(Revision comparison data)
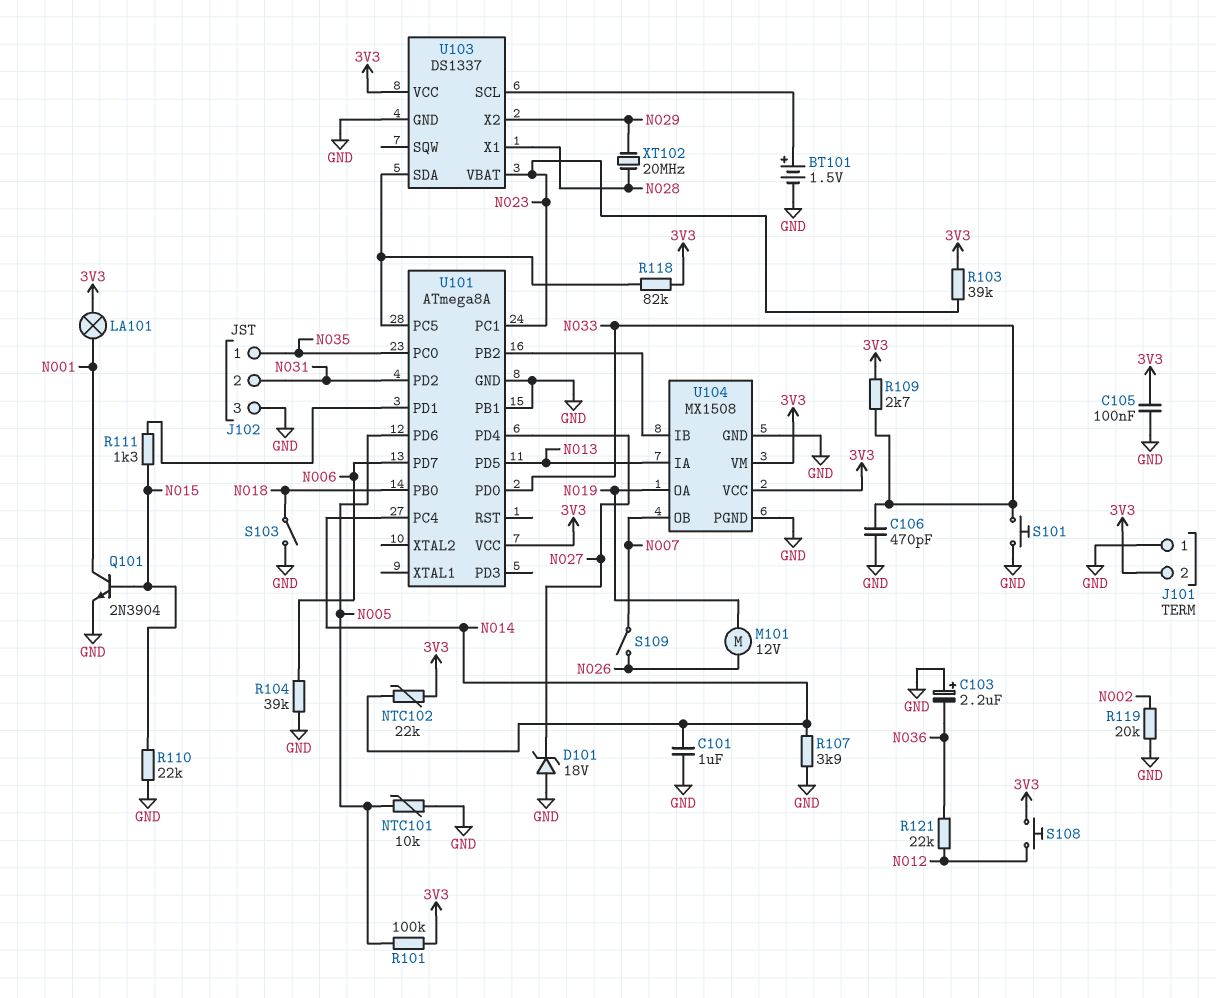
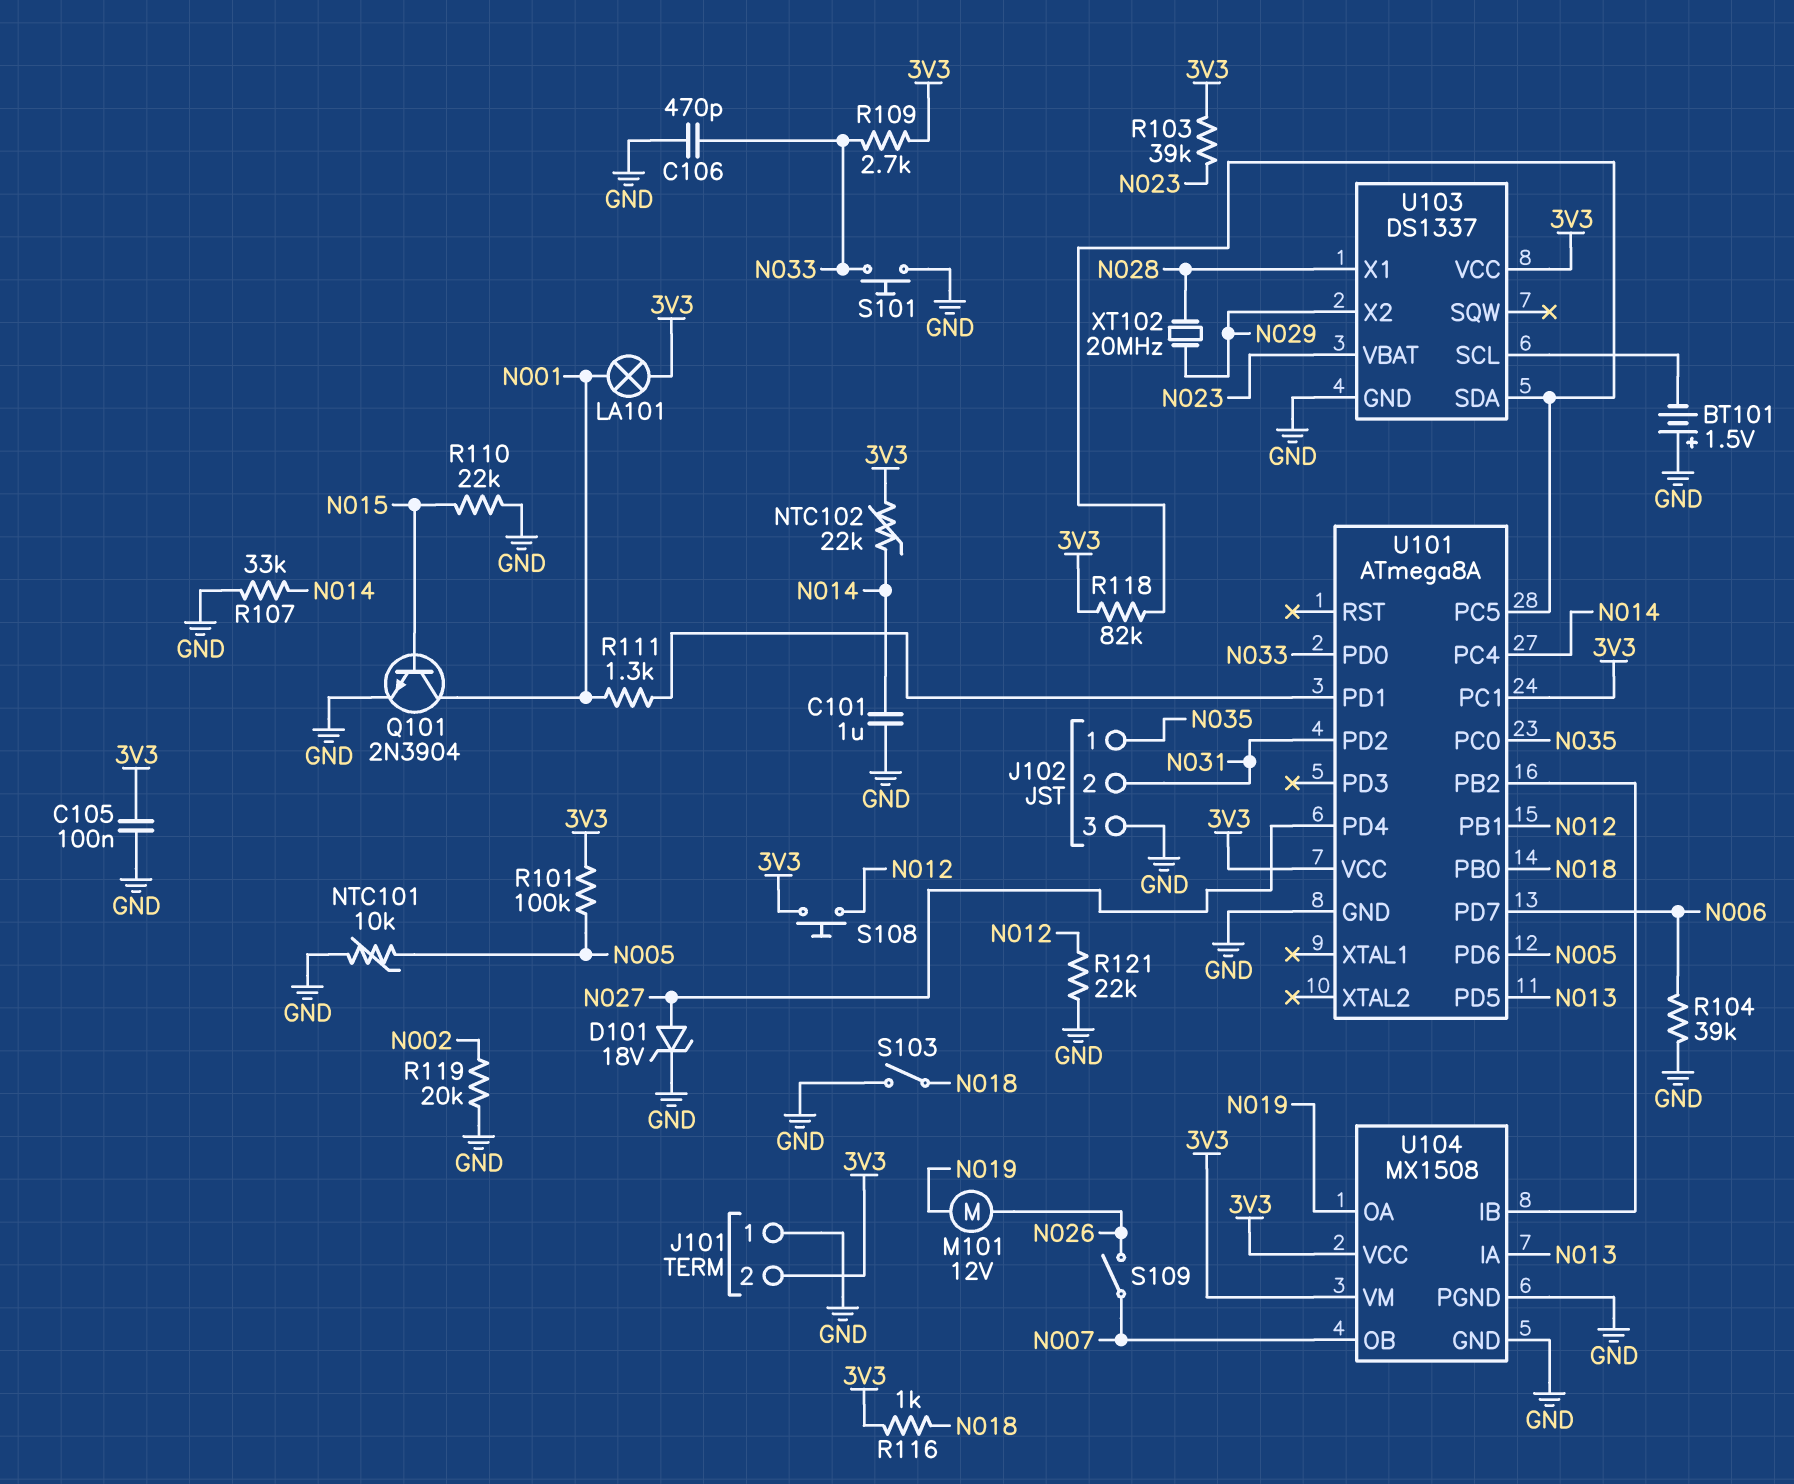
BT101: 1.5V (plus U103/SCL, minus GND) -> 1.5V (plus GND, minus U103/SCL)
C103: 2.2uF (plus GND, minus N036) -> none
D101: zener 18V (A GND, K N027) -> zener 18V (A N027, K GND)
R107: 3.9k (GND, N014) -> 33k (GND, N014)
R111: 1.3k (N015, U101/PD1) -> 1.3k (N001, U101/PD1)
R116: none -> 1k (3V3, N018)
R121: 22k (N012, N036) -> 22k (GND, N012)
U101 pin PB1: GND -> N012
U101 pin PC1: N023 -> 3V3

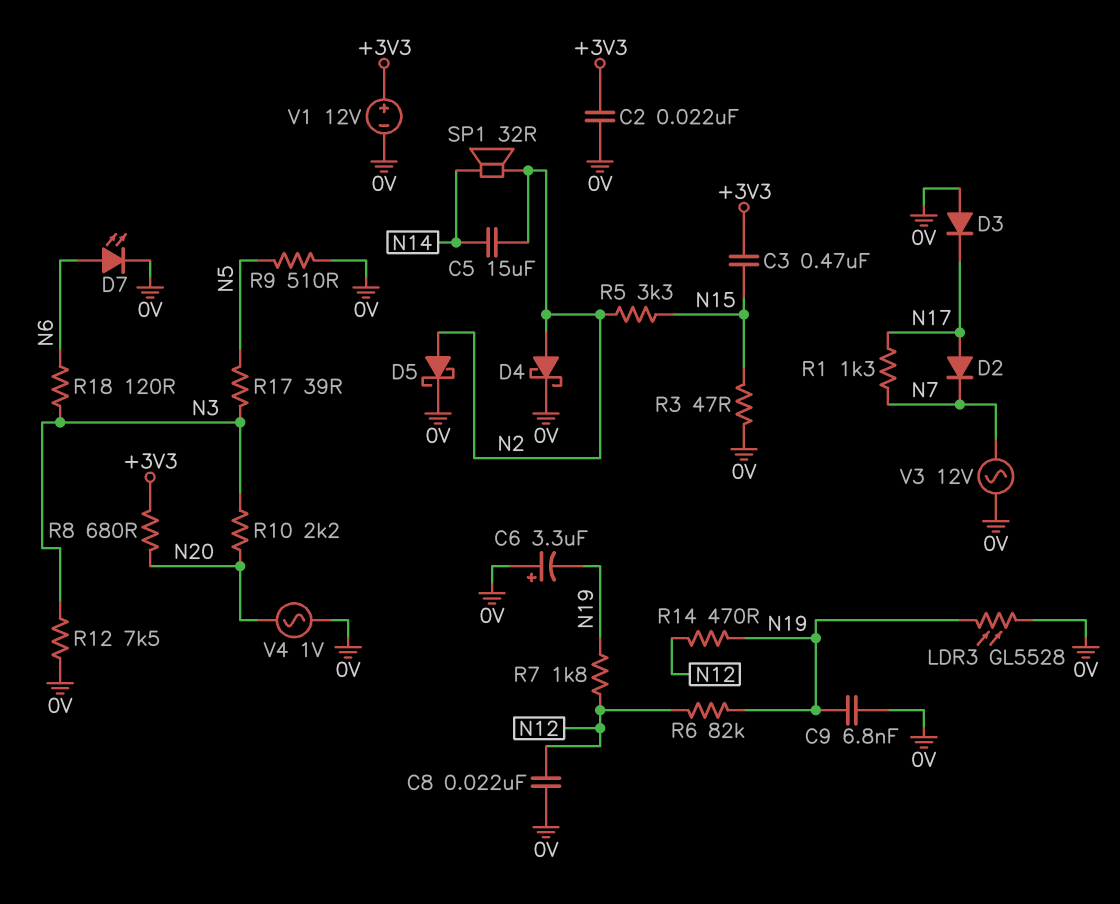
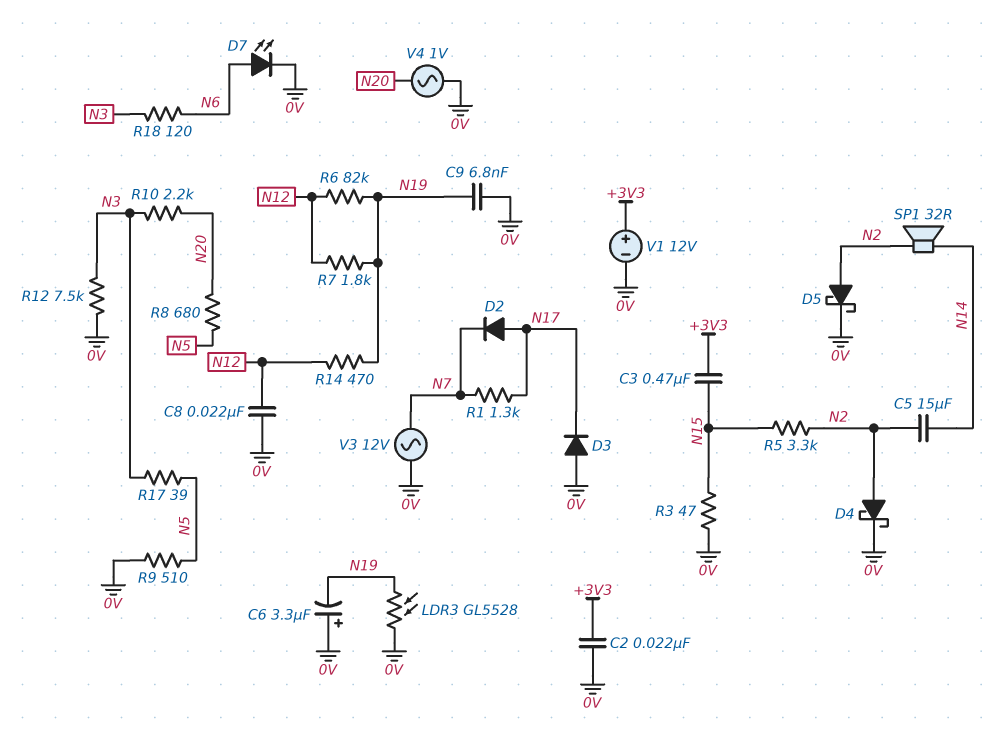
R8: 680 (+3V3, N20) -> 680 (N5, N20)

- [HOW TO COMPLETE THIS TASK]:
Return the records above exactly as written. Do not include their images.

- [WRITTEN RESPONSE]:
BT101: 1.5V (plus U103/SCL, minus GND) -> 1.5V (plus GND, minus U103/SCL)
C103: 2.2uF (plus GND, minus N036) -> none
D101: zener 18V (A GND, K N027) -> zener 18V (A N027, K GND)
R107: 3.9k (GND, N014) -> 33k (GND, N014)
R111: 1.3k (N015, U101/PD1) -> 1.3k (N001, U101/PD1)
R116: none -> 1k (3V3, N018)
R121: 22k (N012, N036) -> 22k (GND, N012)
U101 pin PB1: GND -> N012
U101 pin PC1: N023 -> 3V3

R8: 680 (+3V3, N20) -> 680 (N5, N20)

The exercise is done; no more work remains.